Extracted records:
===============

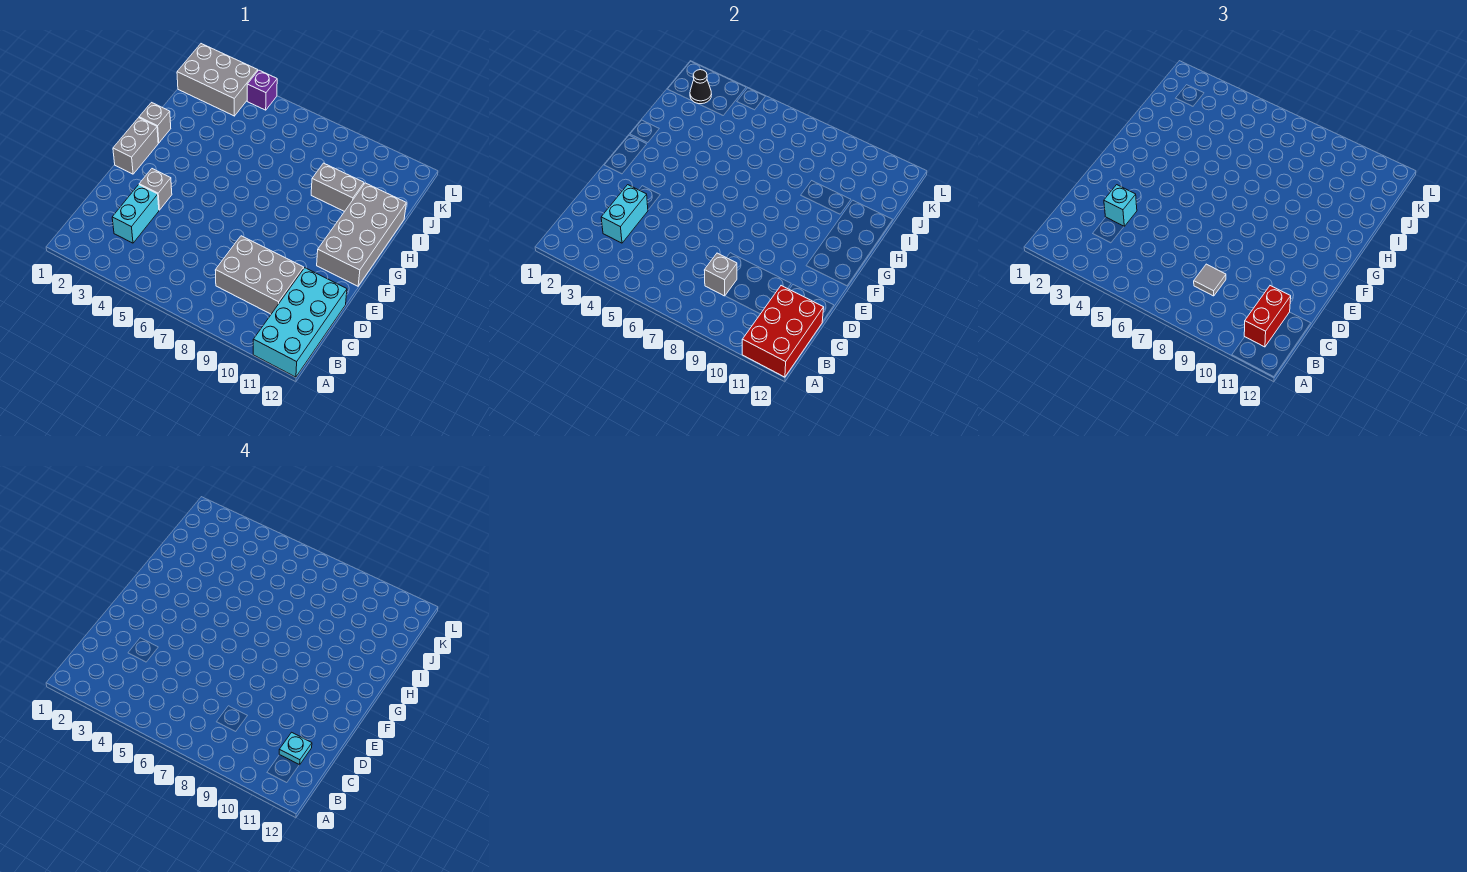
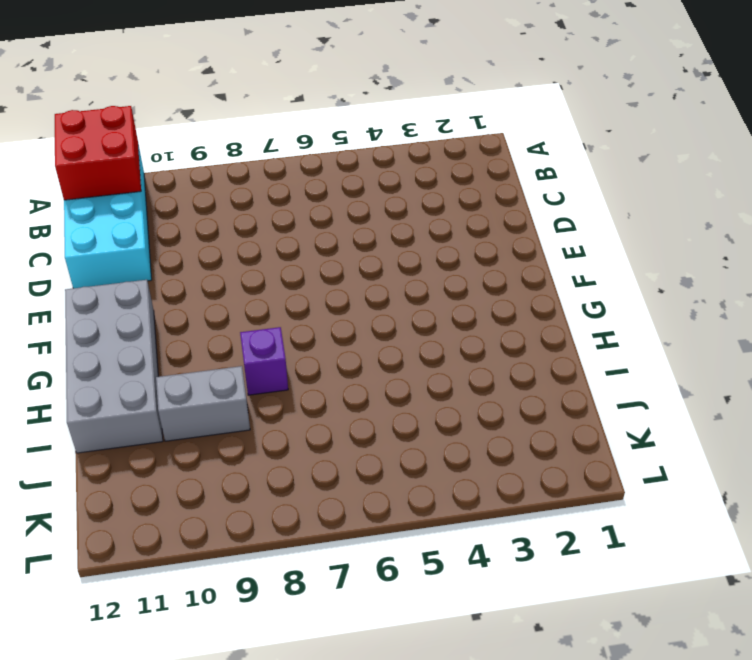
red brick A11:B12 level 2 -> red brick A11:C12 level 2
purple brick H8 level 1 -> purple brick L4 level 1
none -> cyan brick C3:D3 level 1
none -> grey brick C8:D10 level 1
none -> grey brick E3 level 1

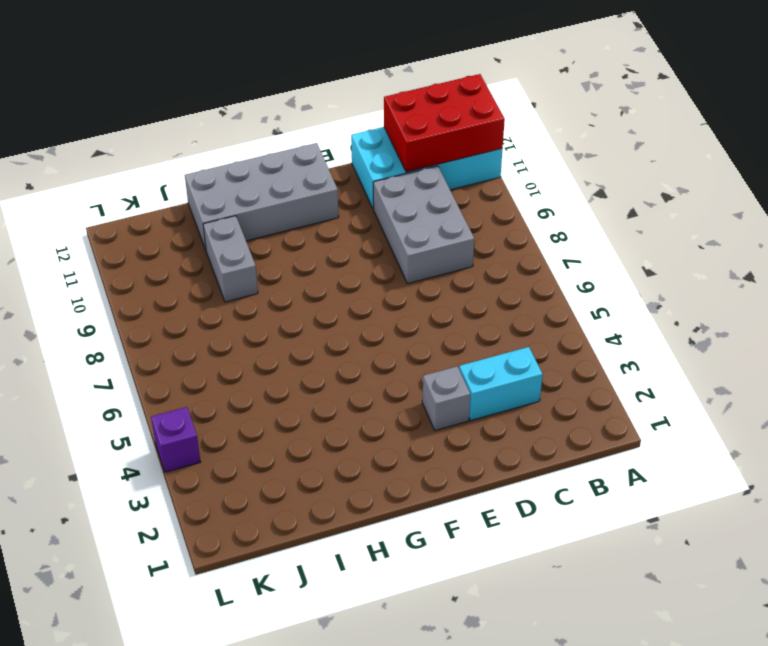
none -> grey brick F1:G1 level 1
none -> grey brick H1 level 1
none -> grey brick K1:L3 level 1

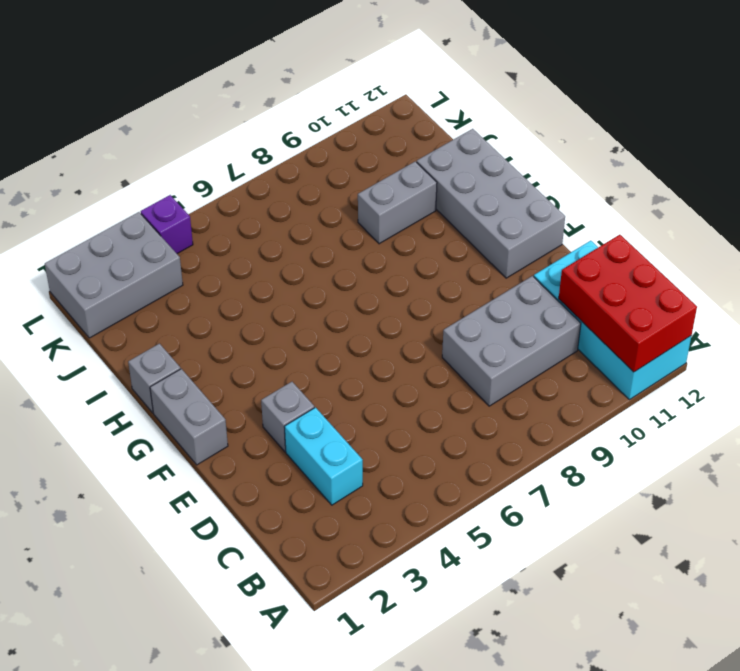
none -> cyan brick C3:D3 level 2
none -> grey brick C8 level 2
none -> black cone K2 level 2

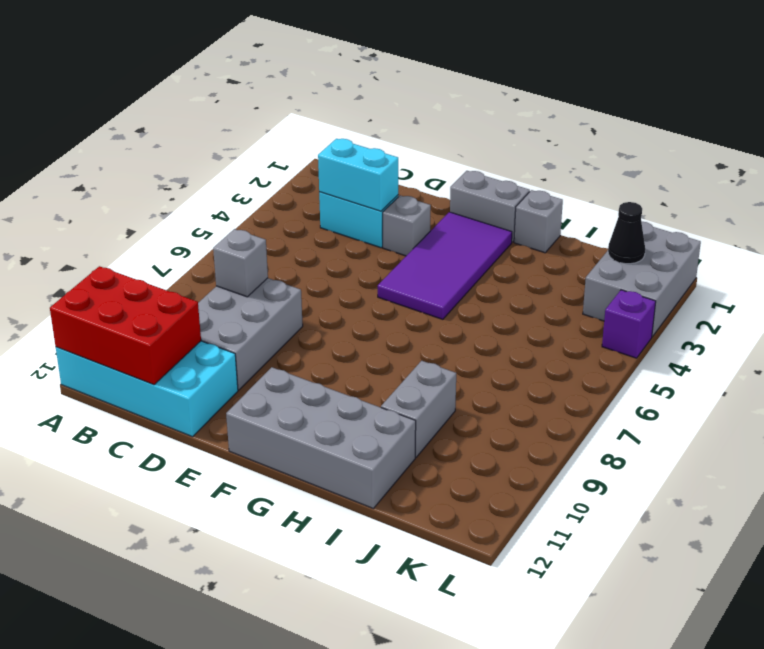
purple tile F2:G5 level 1 -> none
none -> red brick B11:C11 level 3
none -> grey tile C8 level 3
none -> cyan brick D3 level 3

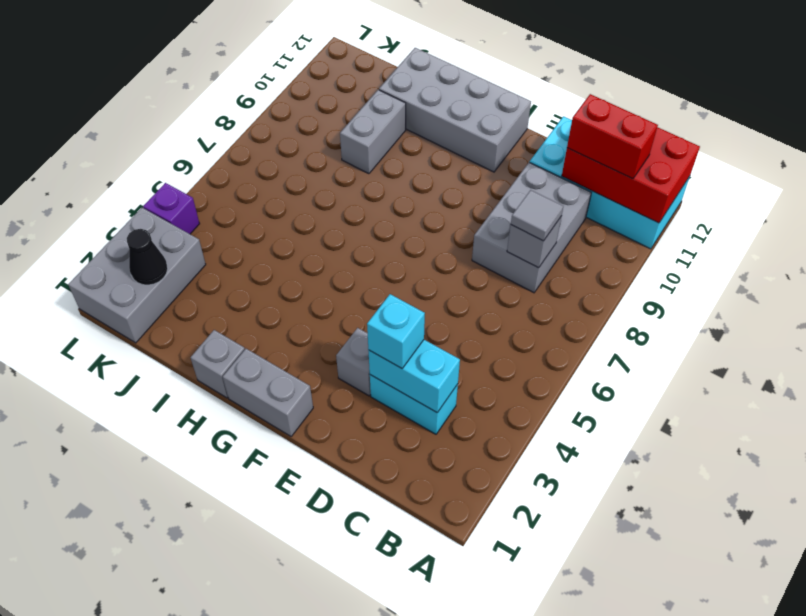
none -> cyan plate C11 level 4

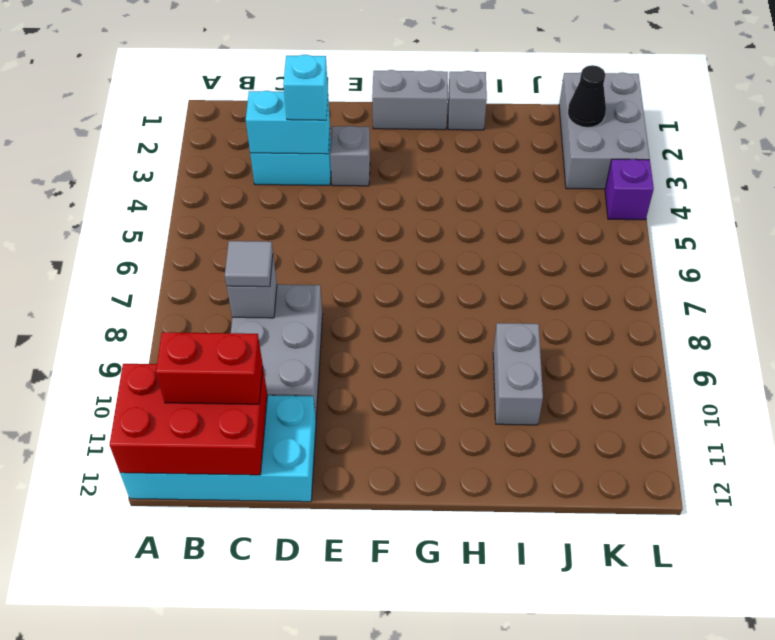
none -> grey brick F11:I12 level 1
none -> cyan plate C11 level 4

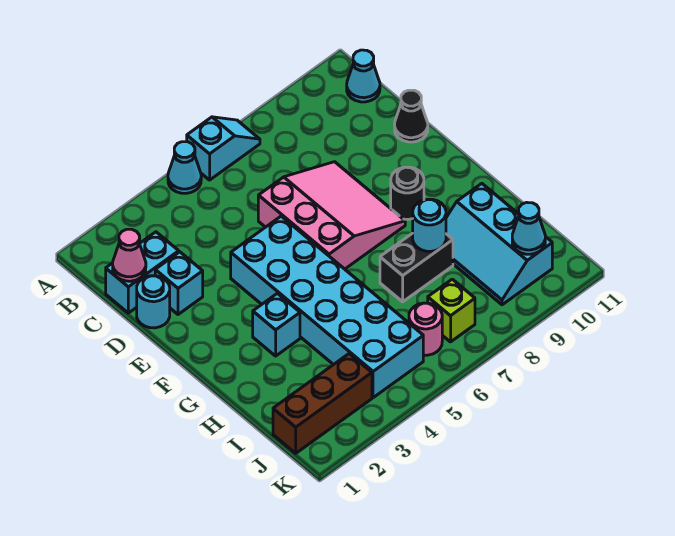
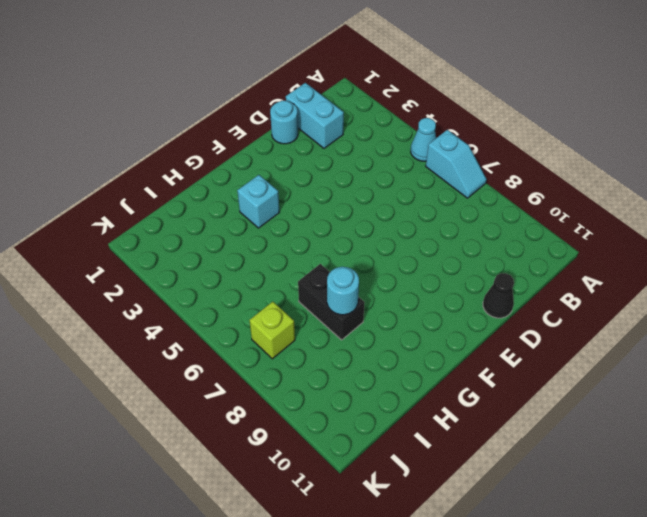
none -> cyan cone B11 level 1
none -> cyan brick D2 level 1
none -> pink slope D6:F8 level 1 top 6

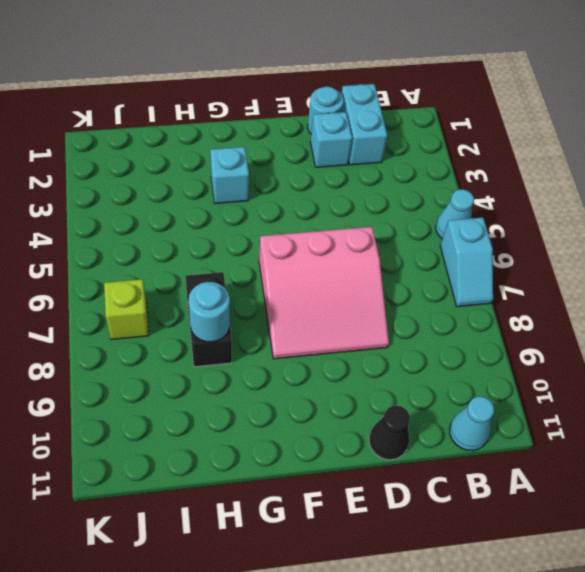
none -> cyan brick E4:J5 level 1
none -> black round brick F9 level 1
none -> cyan slope H9:J10 level 1 top 10

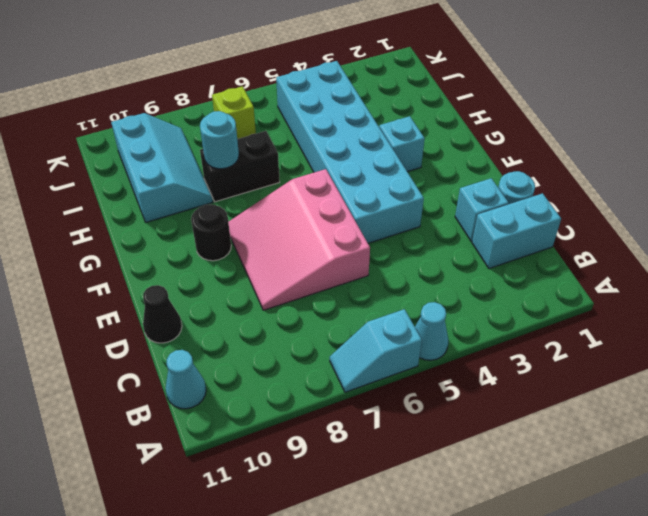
none -> brown brick J1:J3 level 1
none -> pink round brick J6 level 1
none -> pink cone C1 level 2

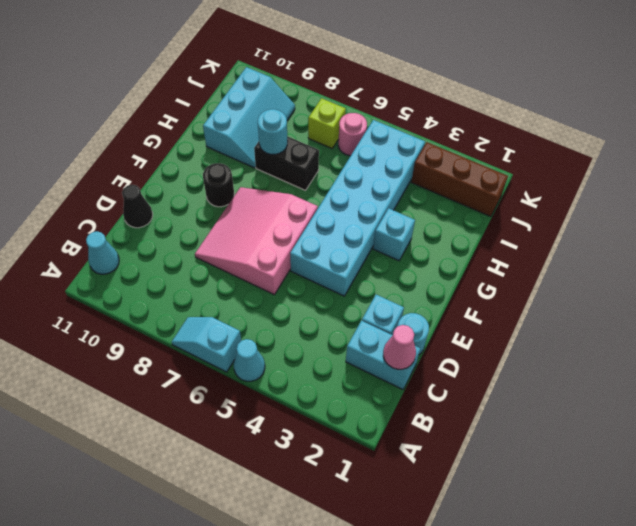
none -> cyan cone J10 level 2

===============

*What you should do*. The task calls for all records to be set down precisely, excluding any images.

*Exercise solution*.
red brick A11:B12 level 2 -> red brick A11:C12 level 2
purple brick H8 level 1 -> purple brick L4 level 1
none -> cyan brick C3:D3 level 1
none -> grey brick C8:D10 level 1
none -> grey brick E3 level 1

none -> grey brick F1:G1 level 1
none -> grey brick H1 level 1
none -> grey brick K1:L3 level 1

none -> cyan brick C3:D3 level 2
none -> grey brick C8 level 2
none -> black cone K2 level 2

purple tile F2:G5 level 1 -> none
none -> red brick B11:C11 level 3
none -> grey tile C8 level 3
none -> cyan brick D3 level 3

none -> cyan plate C11 level 4

none -> grey brick F11:I12 level 1
none -> cyan plate C11 level 4

none -> cyan cone B11 level 1
none -> cyan brick D2 level 1
none -> pink slope D6:F8 level 1 top 6

none -> cyan brick E4:J5 level 1
none -> black round brick F9 level 1
none -> cyan slope H9:J10 level 1 top 10

none -> brown brick J1:J3 level 1
none -> pink round brick J6 level 1
none -> pink cone C1 level 2

none -> cyan cone J10 level 2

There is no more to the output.